AIM OF THE TASK: The response must be the exact lines from the line holding "moved | green_sefeba" through the end of the entries, with no pictures and nothing else.

Items from a data source
------------------------------

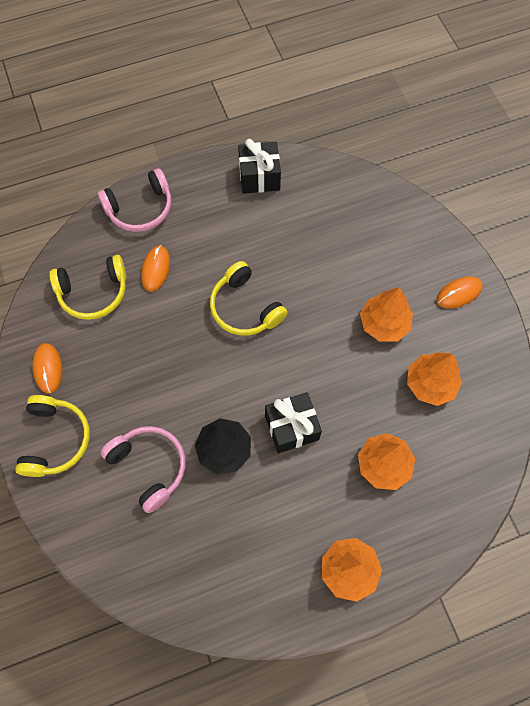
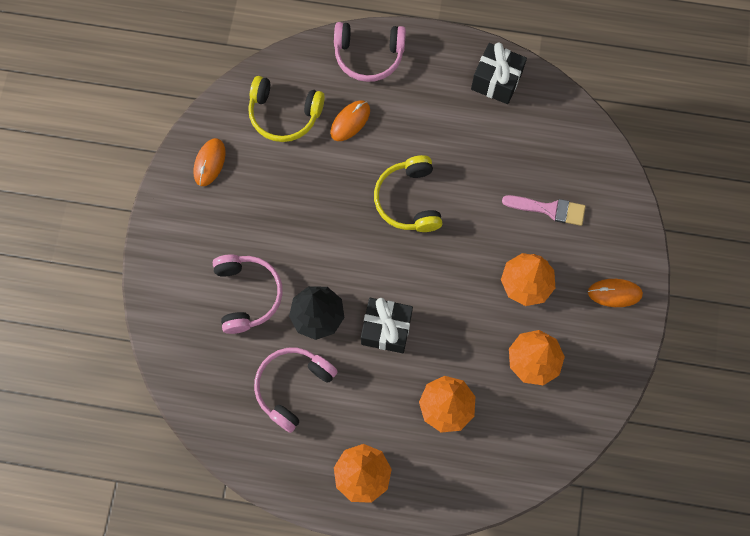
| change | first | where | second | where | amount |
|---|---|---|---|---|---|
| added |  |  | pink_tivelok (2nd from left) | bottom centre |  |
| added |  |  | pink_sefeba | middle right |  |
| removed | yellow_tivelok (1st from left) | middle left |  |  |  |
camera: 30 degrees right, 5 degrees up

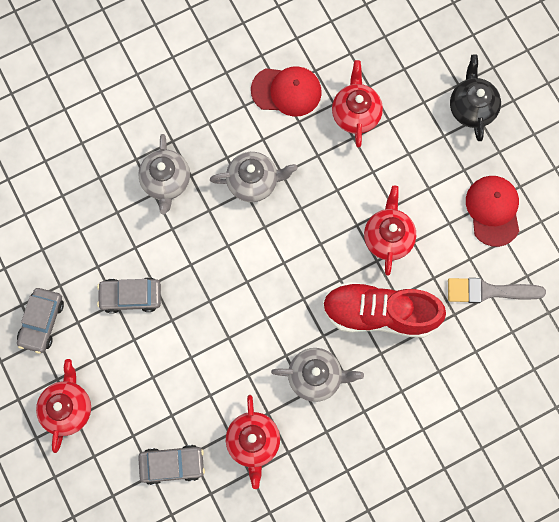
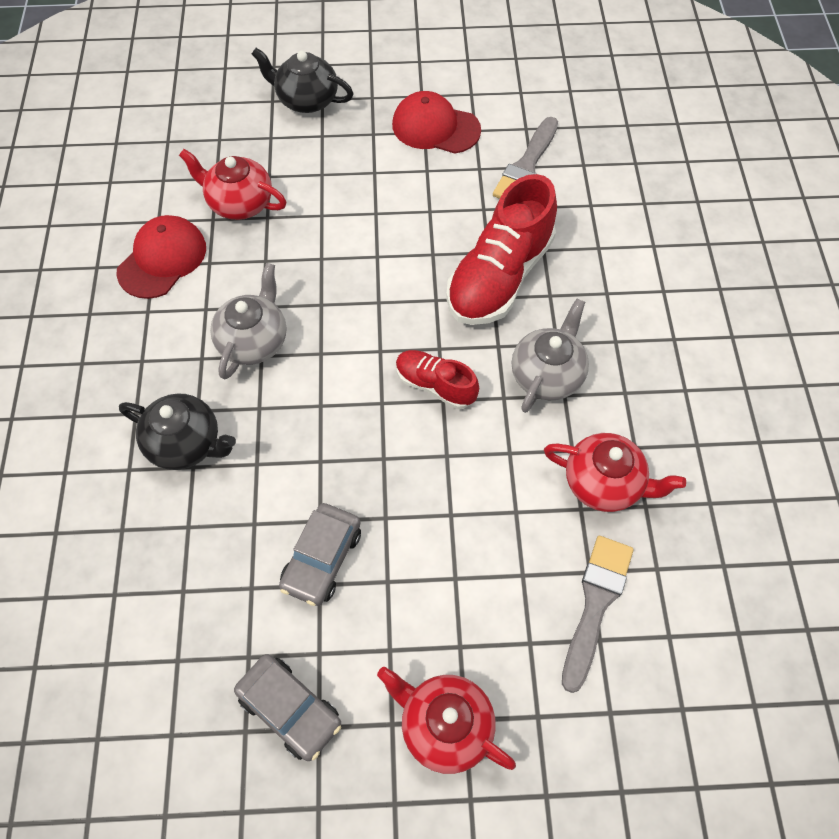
| change | first | where | second | where | amount |
|---|---|---|---|---|---|
| recoloured | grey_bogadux (1st from left) | middle left | black_bogadux (1st from left) | middle left |  |
| added |  |  | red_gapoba (1st from left) | centre |  |
| replaced | grey_dodusun (3rd from left) | bottom left | grey_sefeba (2nd from left) | bottom right |  |
| removed | red_bogadux (4th from left) | middle right |  |  |  |
camera: 65 degrees left, 15 degrees down

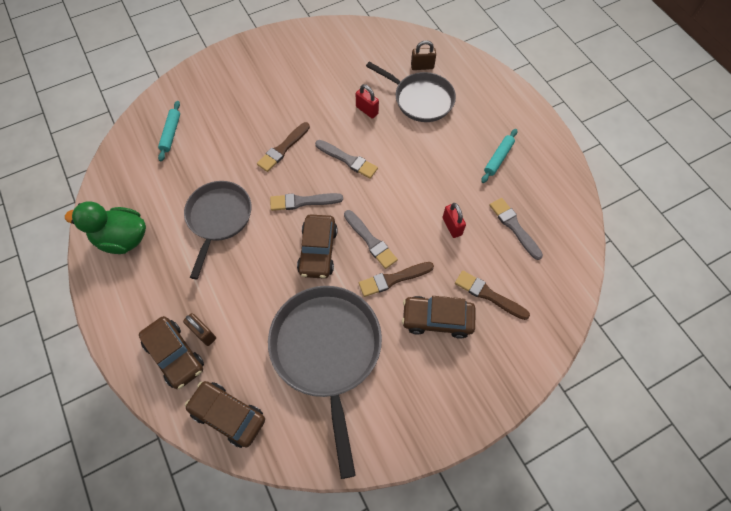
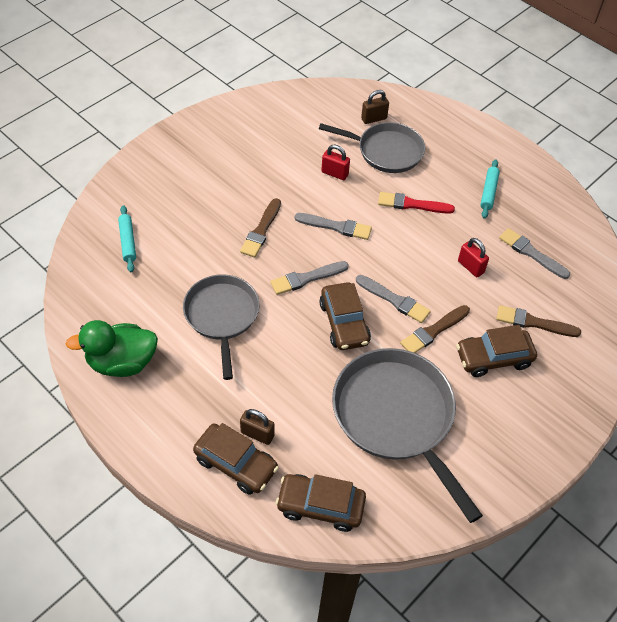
| change | first | where | second | where | amount |
|---|---|---|---|---|---|
| added |  |  | red_sefeba | top right |  |
camera: 20 degrees left, 10 degrees down

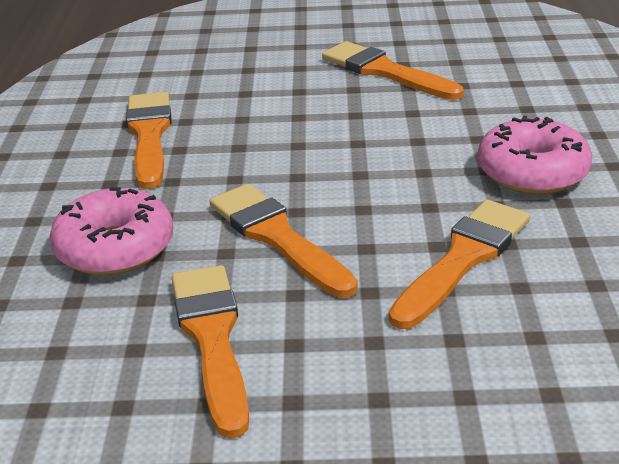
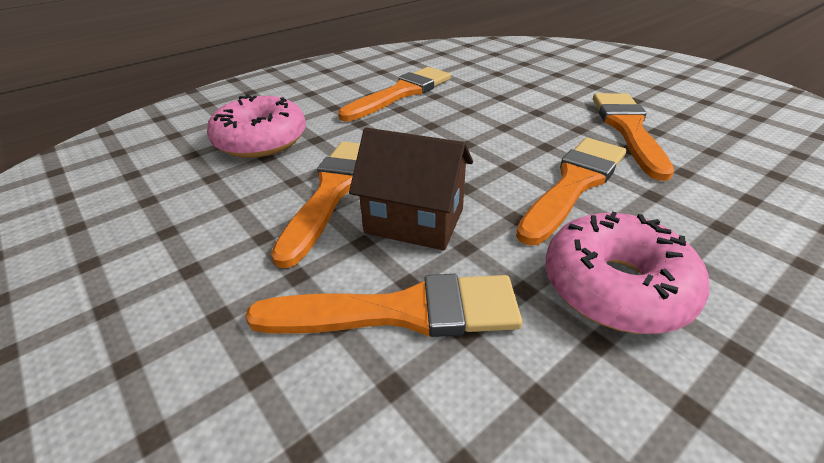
| change | first | where | second | where | amount |
|---|---|---|---|---|---|
| added |  |  | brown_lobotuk | centre |  |
| moved | orange_sefeba (2nd from left in the first image) | bottom centre | orange_sefeba (4th from left) | middle right |  |
camera: 50 degrees right, 5 degrees up

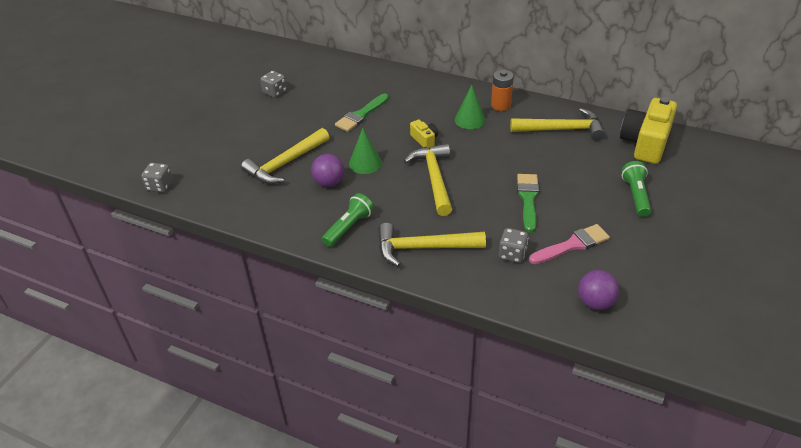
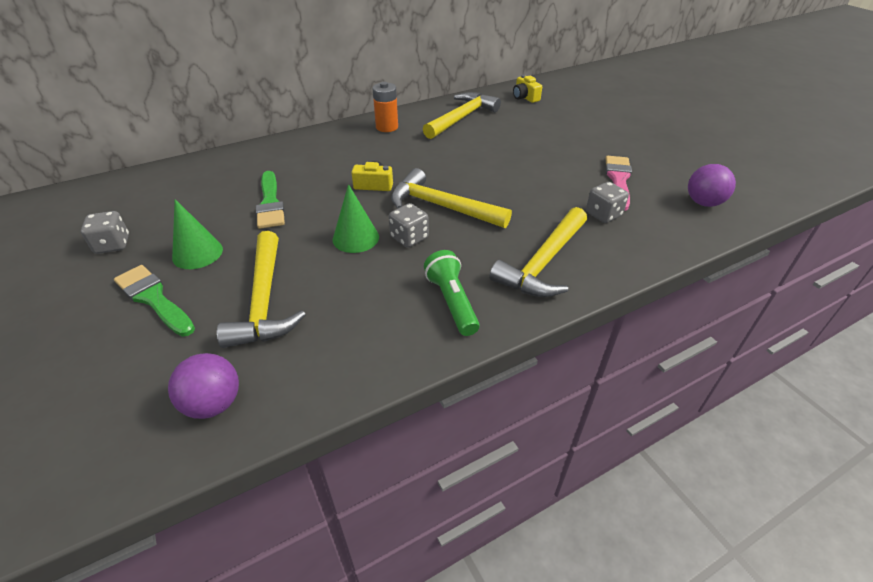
| change | first | where | second | where | amount |
|---|---|---|---|---|---|
| moved | green_sefeba (2nd from left in the first image) | centre | green_sefeba (1st from left) | middle left |  |
| moved | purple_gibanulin (1st from left) | centre |  | middle left |  |
| moved | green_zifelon (2nd from left in the first image) | top centre | green_zifelon (1st from left) | middle left |  |
| moved | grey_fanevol (1st from left in the first image) | middle left | grey_fanevol (2nd from left) | centre |  |
| resized | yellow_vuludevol (2nd from left) | top right |  | top centre | x0.48 |
| removed | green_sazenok (2nd from left) | middle right |  |  |  |
camera: 55 degrees left, 0 degrees up

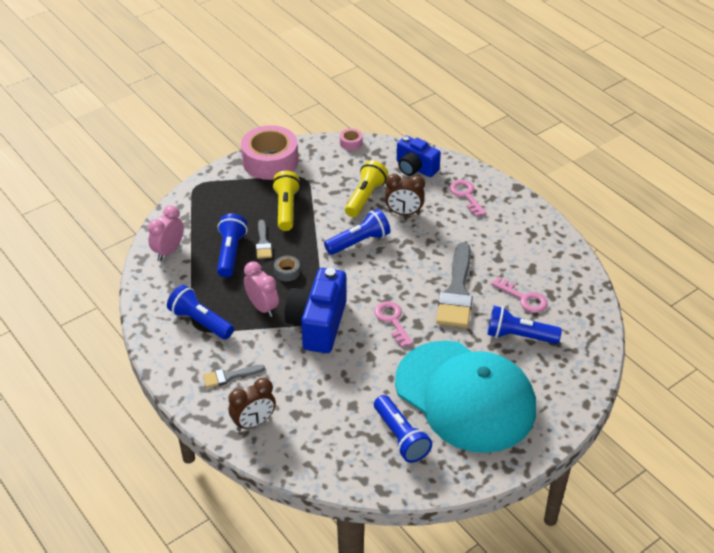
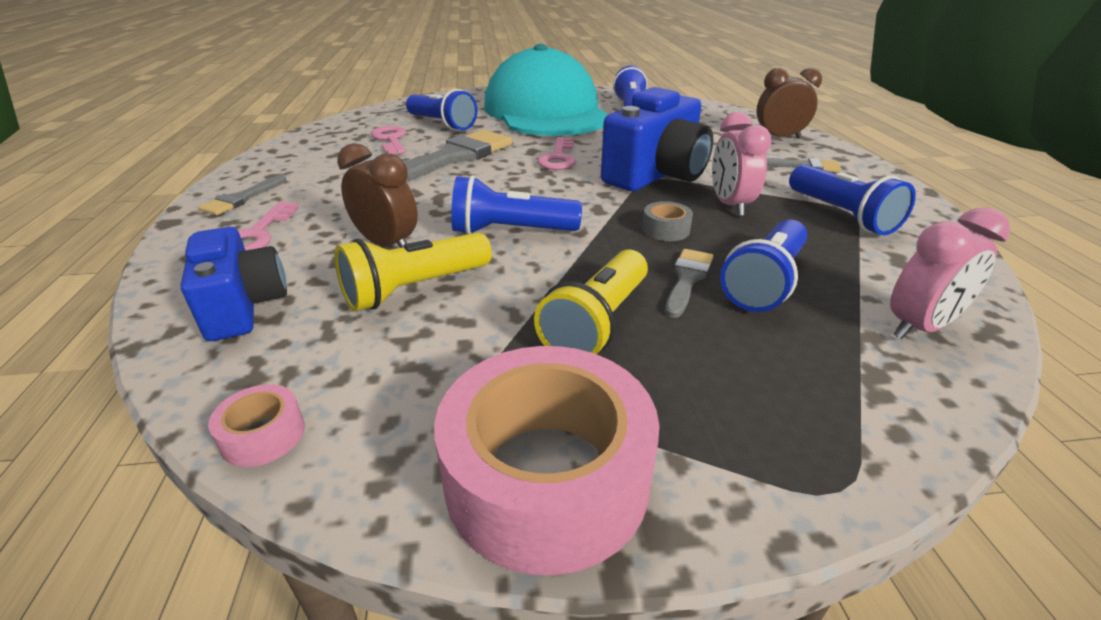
| change | first | where | second | where | amount |
|---|---|---|---|---|---|
| added |  |  | grey_sefeba (1st from left) | top left |  |
camera: 150 degrees left, 10 degrees down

------------------------------

FINISHED EXERCISE:
| moved | green_sefeba (2nd from left in the first image) | centre | green_sefeba (1st from left) | middle left |  |
| moved | purple_gibanulin (1st from left) | centre |  | middle left |  |
| moved | green_zifelon (2nd from left in the first image) | top centre | green_zifelon (1st from left) | middle left |  |
| moved | grey_fanevol (1st from left in the first image) | middle left | grey_fanevol (2nd from left) | centre |  |
| resized | yellow_vuludevol (2nd from left) | top right |  | top centre | x0.48 |
| removed | green_sazenok (2nd from left) | middle right |  |  |  |
camera: 55 degrees left, 0 degrees up

| change | first | where | second | where | amount |
|---|---|---|---|---|---|
| added |  |  | grey_sefeba (1st from left) | top left |  |
camera: 150 degrees left, 10 degrees down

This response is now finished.